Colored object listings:
********
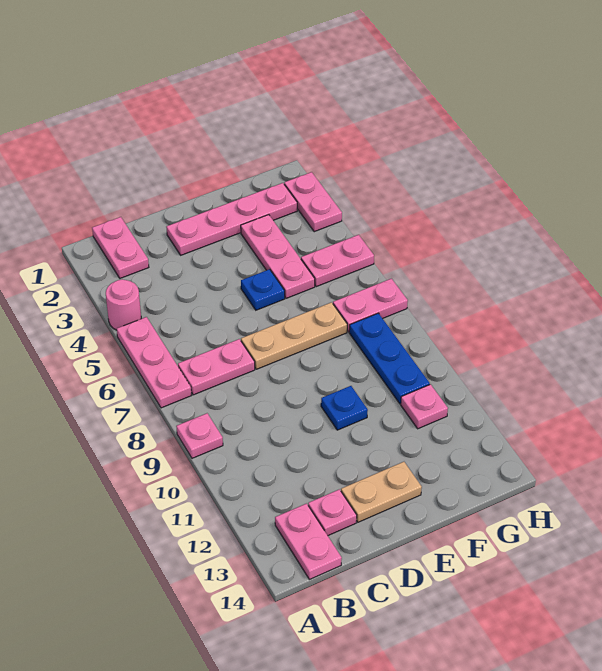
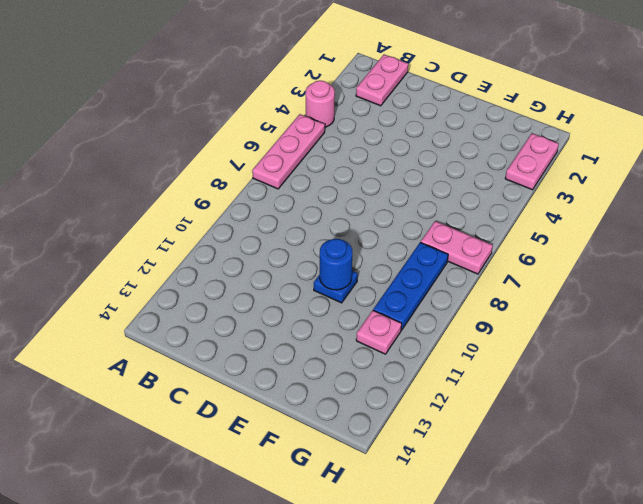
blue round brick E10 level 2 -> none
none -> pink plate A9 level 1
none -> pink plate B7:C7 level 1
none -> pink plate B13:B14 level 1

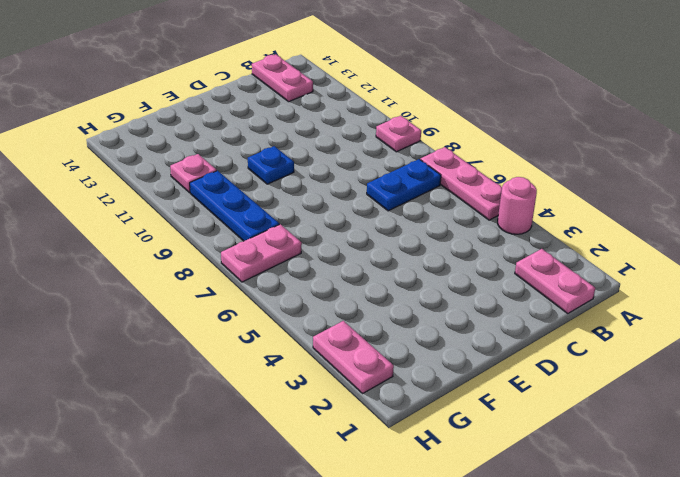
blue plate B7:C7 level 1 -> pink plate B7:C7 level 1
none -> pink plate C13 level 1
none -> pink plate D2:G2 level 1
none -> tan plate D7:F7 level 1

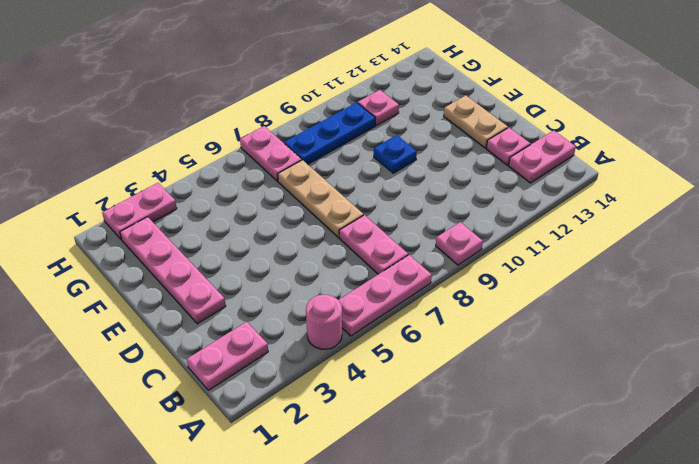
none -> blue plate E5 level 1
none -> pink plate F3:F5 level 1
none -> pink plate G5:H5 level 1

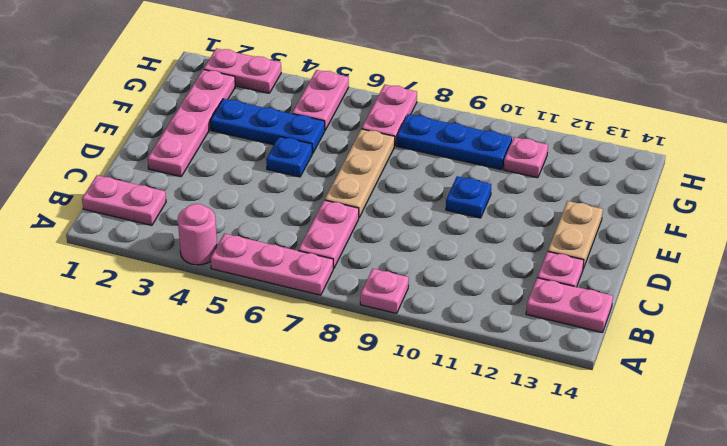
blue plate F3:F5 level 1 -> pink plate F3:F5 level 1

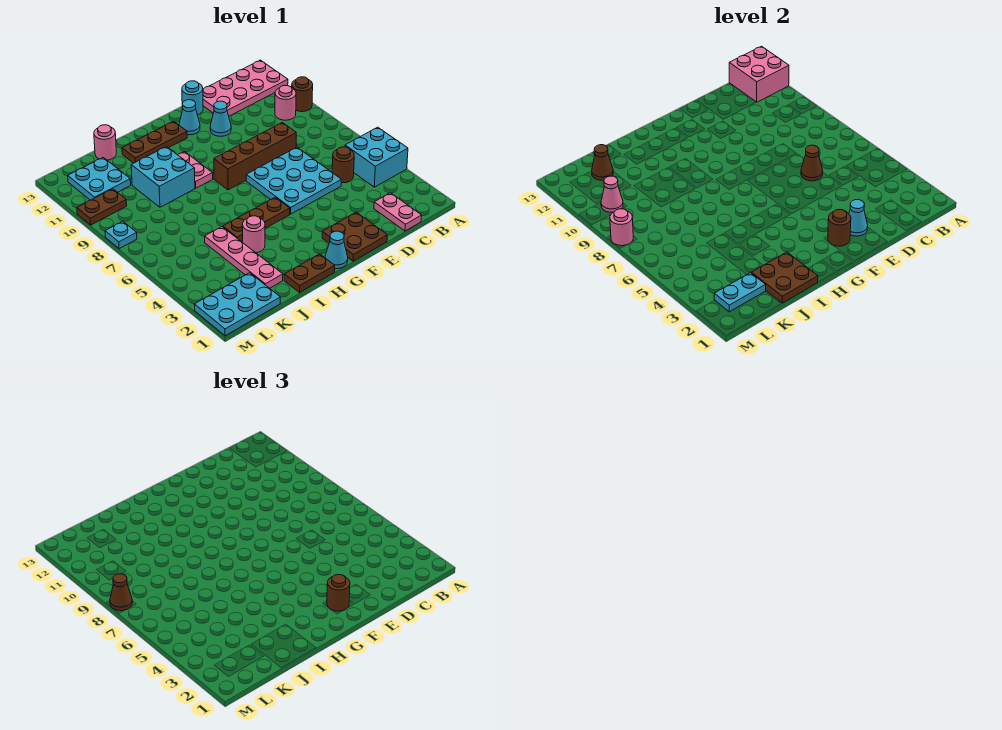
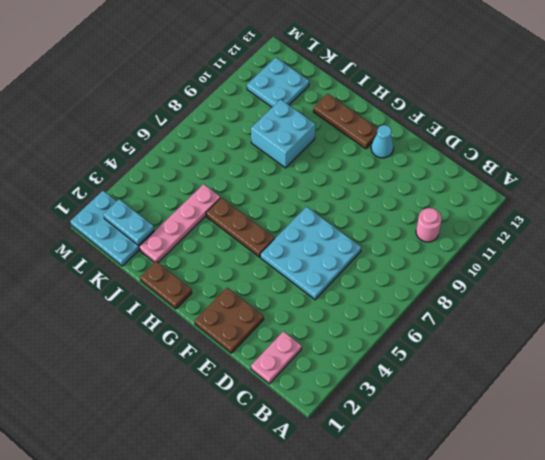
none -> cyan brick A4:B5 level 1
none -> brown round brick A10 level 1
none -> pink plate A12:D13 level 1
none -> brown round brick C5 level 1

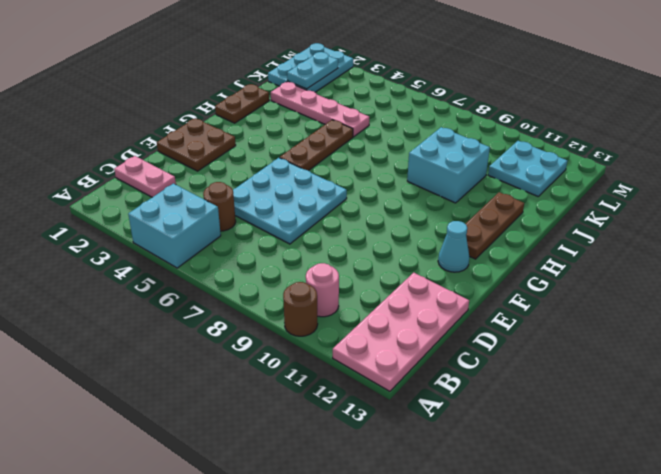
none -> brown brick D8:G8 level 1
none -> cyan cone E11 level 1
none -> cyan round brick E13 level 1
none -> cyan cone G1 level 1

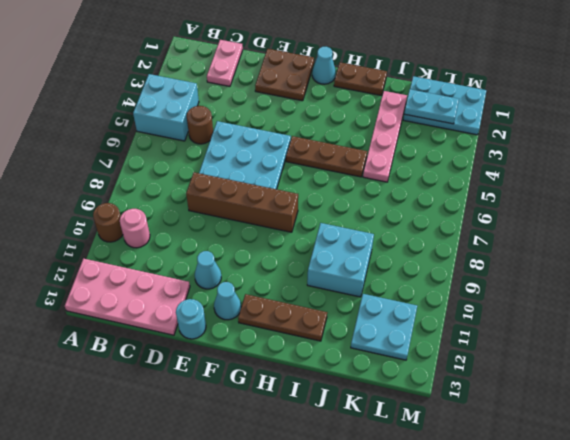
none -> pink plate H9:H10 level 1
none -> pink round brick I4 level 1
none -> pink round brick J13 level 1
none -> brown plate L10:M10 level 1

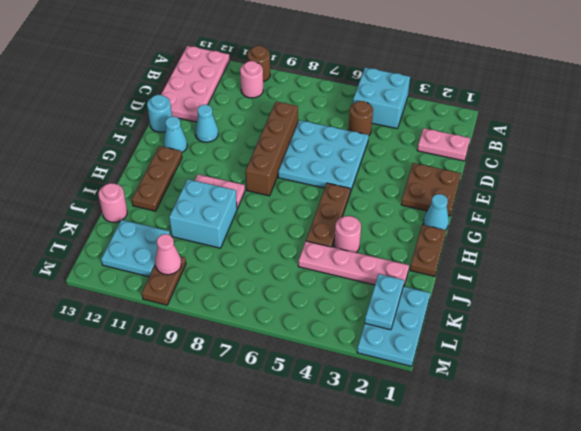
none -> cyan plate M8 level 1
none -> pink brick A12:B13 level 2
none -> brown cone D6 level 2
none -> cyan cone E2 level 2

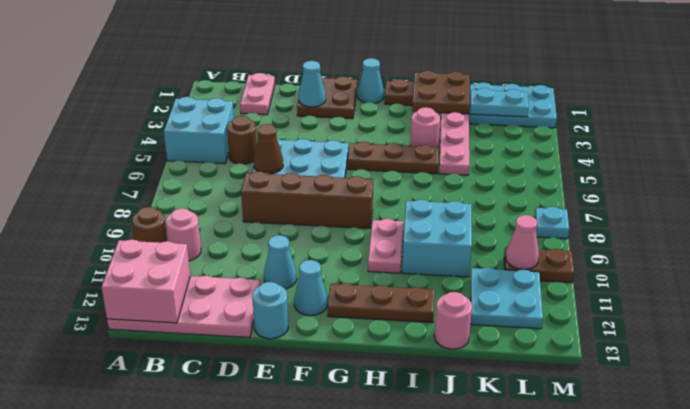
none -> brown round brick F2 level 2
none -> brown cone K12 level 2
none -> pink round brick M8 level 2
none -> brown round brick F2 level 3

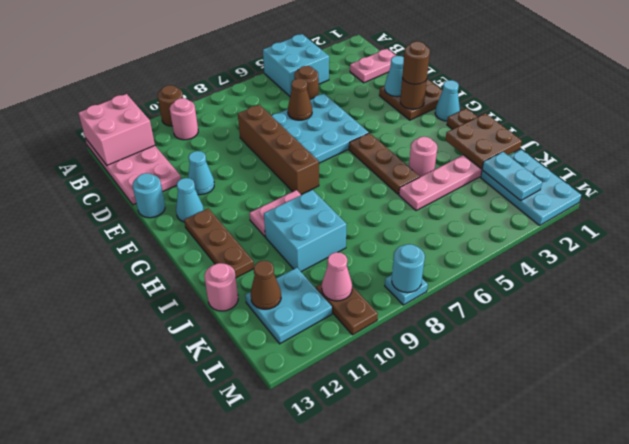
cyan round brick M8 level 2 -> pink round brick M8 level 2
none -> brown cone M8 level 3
********
Assignment: Whenever the word "cone" shows up in a line of the entries, list that line.

Answer section:
none -> cyan cone E11 level 1
none -> cyan cone G1 level 1
none -> brown cone D6 level 2
none -> cyan cone E2 level 2
none -> brown cone K12 level 2
none -> brown cone M8 level 3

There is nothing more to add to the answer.